#### [REQUIRED WORK]
All of the listing, from first line to last, should be output exactly; the pictures stay out.

#### [LISTED RECORDS]
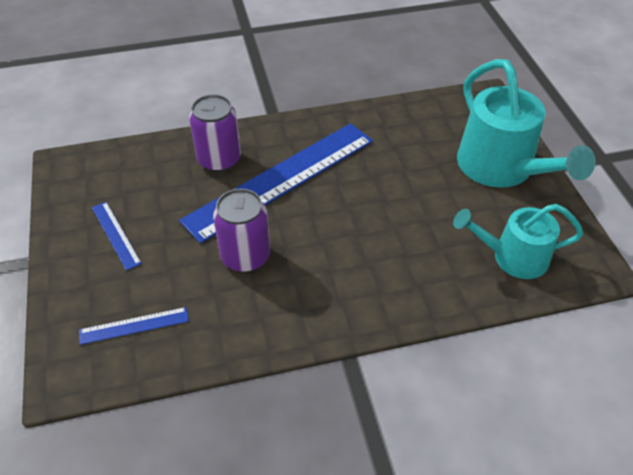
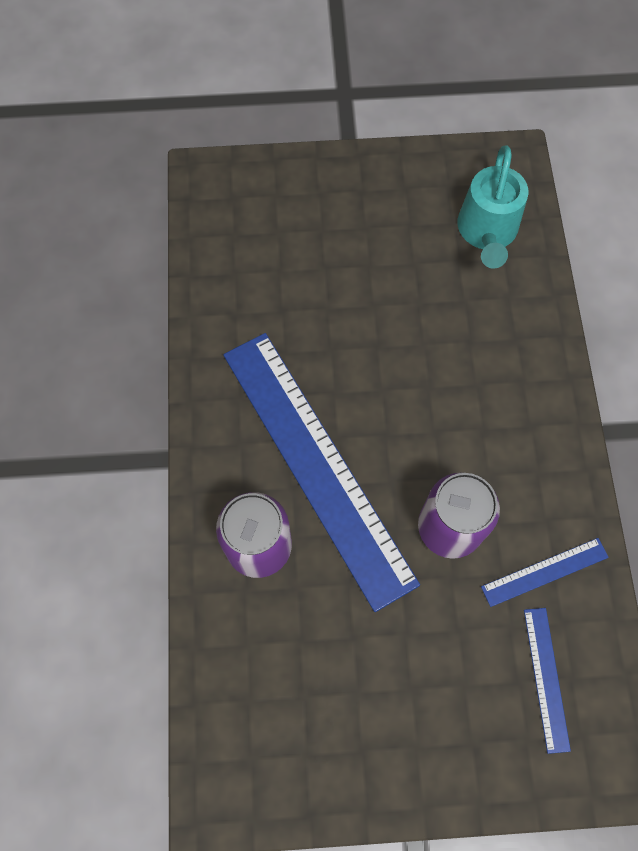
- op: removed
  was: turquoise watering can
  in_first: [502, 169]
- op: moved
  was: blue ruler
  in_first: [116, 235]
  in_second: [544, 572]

#### [RESPONSE AREA]
- op: removed
  was: turquoise watering can
  in_first: [502, 169]
- op: moved
  was: blue ruler
  in_first: [116, 235]
  in_second: [544, 572]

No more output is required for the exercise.